TASK REQUIREMENTS: Write out, without any change, the lines in the material below that run from the line with "purple brick A8" through the line with "none -> pink brick H4:H5 level 2", both included.

-------- THE RECORDS --------

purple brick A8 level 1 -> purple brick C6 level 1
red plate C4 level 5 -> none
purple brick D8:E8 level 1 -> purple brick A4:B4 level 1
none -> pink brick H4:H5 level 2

--------
-------- THE RECORDS --------

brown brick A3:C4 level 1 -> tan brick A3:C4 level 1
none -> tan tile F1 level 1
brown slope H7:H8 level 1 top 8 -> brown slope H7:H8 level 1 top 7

--------
-------- THE RECORDS --------

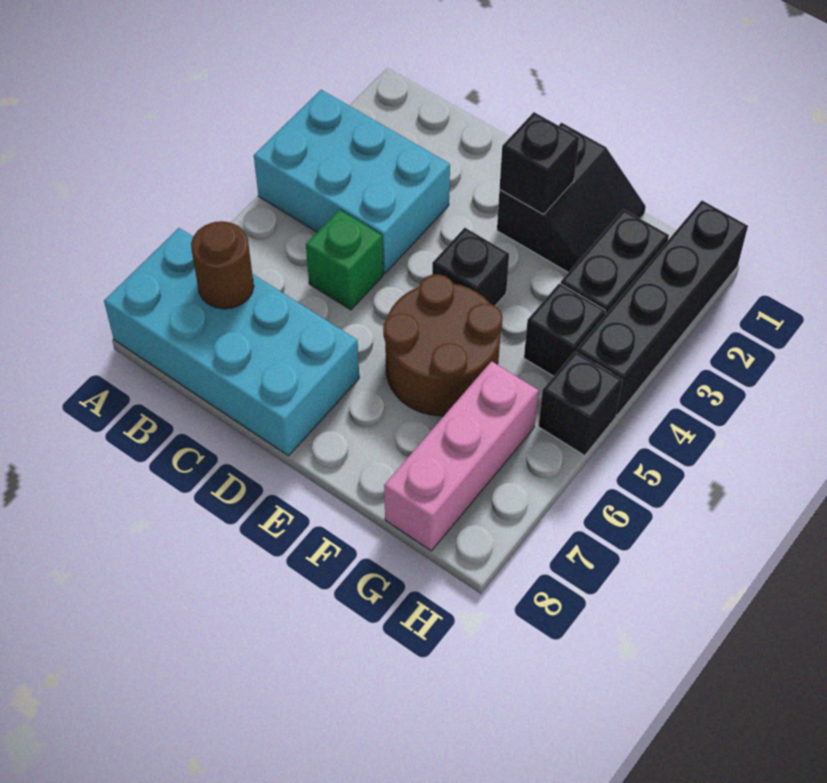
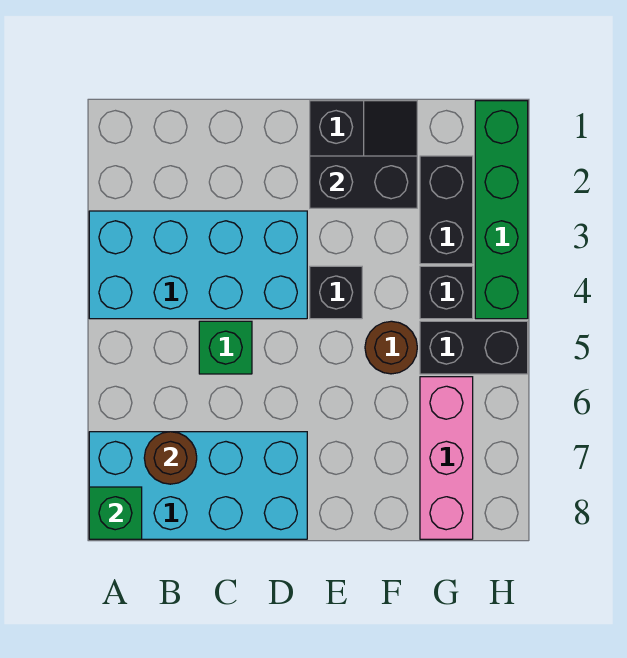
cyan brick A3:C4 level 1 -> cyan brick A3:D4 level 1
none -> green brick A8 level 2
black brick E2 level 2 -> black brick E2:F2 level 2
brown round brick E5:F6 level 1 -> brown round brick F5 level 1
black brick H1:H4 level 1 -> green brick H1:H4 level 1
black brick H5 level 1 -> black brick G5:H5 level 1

--------

RESPONSE BELOW:
purple brick A8 level 1 -> purple brick C6 level 1
red plate C4 level 5 -> none
purple brick D8:E8 level 1 -> purple brick A4:B4 level 1
none -> pink brick H4:H5 level 2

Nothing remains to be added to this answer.